Instructions for the task → Please repeat the listing exactly, starting at its first line and stopping after the line that contains "JOY2 pin SW: 12 -> MO".

Data for the task →
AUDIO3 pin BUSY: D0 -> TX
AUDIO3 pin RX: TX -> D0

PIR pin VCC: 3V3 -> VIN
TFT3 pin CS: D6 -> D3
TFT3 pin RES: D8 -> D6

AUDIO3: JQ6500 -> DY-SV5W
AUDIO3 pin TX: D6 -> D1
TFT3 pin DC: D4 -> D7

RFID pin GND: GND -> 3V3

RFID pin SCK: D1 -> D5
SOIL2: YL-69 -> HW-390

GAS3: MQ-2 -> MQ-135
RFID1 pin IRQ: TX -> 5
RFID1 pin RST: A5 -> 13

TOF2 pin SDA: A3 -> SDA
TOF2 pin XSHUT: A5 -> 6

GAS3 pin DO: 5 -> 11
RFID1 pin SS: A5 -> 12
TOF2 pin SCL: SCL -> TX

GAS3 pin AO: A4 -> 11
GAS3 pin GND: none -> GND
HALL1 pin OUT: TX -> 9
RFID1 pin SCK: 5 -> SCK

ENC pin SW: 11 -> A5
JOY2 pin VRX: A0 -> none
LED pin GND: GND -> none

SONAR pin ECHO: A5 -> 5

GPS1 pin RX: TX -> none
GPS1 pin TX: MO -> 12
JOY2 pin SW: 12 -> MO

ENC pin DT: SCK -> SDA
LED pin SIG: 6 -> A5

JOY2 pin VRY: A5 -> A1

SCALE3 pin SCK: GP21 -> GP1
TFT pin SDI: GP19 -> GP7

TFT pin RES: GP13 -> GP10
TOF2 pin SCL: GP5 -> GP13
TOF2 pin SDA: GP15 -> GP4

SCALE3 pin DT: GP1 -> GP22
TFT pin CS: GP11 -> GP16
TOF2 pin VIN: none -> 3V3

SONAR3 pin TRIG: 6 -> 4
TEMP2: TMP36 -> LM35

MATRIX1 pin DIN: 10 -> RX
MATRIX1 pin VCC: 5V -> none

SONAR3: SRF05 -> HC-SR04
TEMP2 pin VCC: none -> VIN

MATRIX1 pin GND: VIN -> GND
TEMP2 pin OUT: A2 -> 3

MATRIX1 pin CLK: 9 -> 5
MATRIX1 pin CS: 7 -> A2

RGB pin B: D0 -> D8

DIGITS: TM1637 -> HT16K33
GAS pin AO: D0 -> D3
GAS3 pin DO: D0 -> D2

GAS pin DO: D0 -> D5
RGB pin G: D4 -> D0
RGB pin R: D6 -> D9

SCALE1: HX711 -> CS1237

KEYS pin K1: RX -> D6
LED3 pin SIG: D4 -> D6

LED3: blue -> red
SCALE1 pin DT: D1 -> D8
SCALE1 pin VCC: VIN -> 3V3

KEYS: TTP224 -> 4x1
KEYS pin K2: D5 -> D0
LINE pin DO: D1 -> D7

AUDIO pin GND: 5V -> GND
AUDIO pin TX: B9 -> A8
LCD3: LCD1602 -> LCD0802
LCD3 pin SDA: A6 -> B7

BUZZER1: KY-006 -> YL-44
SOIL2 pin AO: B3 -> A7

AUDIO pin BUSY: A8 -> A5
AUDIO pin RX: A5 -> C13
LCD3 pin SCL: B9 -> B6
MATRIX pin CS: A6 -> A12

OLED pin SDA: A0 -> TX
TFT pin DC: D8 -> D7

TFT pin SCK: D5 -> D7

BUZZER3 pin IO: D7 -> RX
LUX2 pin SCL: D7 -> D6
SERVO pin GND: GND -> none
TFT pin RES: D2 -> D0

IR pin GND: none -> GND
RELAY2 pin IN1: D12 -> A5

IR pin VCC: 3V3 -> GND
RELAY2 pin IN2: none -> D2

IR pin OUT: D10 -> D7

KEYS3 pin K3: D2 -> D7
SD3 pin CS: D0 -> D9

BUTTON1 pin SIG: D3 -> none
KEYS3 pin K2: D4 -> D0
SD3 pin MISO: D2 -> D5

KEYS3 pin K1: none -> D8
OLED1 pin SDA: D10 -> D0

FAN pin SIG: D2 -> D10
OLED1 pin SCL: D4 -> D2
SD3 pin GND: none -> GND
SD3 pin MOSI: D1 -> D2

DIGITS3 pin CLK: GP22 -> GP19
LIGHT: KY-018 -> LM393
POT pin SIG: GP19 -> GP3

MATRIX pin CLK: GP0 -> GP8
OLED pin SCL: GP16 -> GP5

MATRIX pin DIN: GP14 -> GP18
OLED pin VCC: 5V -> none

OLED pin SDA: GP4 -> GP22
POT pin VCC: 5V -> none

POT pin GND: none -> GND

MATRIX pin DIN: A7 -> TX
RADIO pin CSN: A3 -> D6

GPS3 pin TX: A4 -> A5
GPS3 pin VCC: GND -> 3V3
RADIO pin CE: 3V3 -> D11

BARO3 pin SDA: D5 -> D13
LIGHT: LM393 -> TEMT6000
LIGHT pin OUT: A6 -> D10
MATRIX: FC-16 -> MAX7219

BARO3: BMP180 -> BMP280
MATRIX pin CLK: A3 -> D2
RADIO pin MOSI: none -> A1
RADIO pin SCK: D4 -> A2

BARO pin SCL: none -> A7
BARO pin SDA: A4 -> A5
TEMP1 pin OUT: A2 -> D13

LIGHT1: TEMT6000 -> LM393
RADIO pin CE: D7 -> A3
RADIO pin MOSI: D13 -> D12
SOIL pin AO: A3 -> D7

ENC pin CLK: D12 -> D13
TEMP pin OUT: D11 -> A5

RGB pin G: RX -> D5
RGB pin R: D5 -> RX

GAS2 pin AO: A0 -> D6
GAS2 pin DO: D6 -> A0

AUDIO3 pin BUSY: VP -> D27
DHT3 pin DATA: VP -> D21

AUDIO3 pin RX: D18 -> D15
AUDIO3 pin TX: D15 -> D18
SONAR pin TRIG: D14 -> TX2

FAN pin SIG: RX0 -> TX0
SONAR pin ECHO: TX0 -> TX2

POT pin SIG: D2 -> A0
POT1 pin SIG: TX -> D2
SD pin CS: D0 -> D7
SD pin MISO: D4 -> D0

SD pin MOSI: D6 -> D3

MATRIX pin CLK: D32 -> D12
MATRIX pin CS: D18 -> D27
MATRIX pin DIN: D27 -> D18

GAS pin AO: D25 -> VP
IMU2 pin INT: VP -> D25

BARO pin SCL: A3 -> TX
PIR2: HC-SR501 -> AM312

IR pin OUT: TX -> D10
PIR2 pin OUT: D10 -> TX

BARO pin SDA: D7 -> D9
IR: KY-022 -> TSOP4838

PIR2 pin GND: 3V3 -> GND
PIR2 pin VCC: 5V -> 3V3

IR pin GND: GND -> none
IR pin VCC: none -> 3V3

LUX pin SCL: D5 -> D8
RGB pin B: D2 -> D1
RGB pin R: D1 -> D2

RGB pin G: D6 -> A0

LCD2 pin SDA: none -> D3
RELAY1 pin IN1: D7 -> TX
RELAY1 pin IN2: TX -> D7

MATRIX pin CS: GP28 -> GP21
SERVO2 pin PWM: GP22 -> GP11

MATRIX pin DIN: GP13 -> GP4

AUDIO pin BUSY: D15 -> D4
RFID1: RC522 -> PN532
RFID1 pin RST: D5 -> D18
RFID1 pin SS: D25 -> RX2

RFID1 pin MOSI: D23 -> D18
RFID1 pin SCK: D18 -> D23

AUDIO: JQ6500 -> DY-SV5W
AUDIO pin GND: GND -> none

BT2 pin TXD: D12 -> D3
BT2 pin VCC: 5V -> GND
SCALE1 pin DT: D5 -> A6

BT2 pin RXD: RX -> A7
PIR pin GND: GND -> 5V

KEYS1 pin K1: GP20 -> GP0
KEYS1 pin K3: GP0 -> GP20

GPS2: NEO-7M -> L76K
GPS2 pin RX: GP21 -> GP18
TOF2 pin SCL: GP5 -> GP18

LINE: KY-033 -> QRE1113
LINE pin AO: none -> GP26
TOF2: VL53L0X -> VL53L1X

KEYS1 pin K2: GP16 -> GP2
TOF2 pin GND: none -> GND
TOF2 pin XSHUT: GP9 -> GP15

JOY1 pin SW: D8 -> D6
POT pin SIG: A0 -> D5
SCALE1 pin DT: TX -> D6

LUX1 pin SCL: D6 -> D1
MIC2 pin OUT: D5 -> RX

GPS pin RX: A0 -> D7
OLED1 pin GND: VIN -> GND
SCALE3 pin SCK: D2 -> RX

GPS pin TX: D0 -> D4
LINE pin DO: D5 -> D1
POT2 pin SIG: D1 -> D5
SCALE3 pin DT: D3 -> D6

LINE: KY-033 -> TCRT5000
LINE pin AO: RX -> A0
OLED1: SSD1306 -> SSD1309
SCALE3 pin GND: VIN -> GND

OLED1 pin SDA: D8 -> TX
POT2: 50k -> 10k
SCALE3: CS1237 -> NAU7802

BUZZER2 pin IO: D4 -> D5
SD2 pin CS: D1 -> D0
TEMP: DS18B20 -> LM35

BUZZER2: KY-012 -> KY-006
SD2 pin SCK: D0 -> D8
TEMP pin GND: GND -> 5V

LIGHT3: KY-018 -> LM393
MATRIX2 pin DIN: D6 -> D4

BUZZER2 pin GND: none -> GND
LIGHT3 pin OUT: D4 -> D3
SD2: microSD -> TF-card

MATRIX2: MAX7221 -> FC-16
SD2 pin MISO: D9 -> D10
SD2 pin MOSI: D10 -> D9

Exercise response →
AUDIO3 pin BUSY: D0 -> TX
AUDIO3 pin RX: TX -> D0

PIR pin VCC: 3V3 -> VIN
TFT3 pin CS: D6 -> D3
TFT3 pin RES: D8 -> D6

AUDIO3: JQ6500 -> DY-SV5W
AUDIO3 pin TX: D6 -> D1
TFT3 pin DC: D4 -> D7

RFID pin GND: GND -> 3V3

RFID pin SCK: D1 -> D5
SOIL2: YL-69 -> HW-390

GAS3: MQ-2 -> MQ-135
RFID1 pin IRQ: TX -> 5
RFID1 pin RST: A5 -> 13

TOF2 pin SDA: A3 -> SDA
TOF2 pin XSHUT: A5 -> 6

GAS3 pin DO: 5 -> 11
RFID1 pin SS: A5 -> 12
TOF2 pin SCL: SCL -> TX

GAS3 pin AO: A4 -> 11
GAS3 pin GND: none -> GND
HALL1 pin OUT: TX -> 9
RFID1 pin SCK: 5 -> SCK

ENC pin SW: 11 -> A5
JOY2 pin VRX: A0 -> none
LED pin GND: GND -> none

SONAR pin ECHO: A5 -> 5

GPS1 pin RX: TX -> none
GPS1 pin TX: MO -> 12
JOY2 pin SW: 12 -> MO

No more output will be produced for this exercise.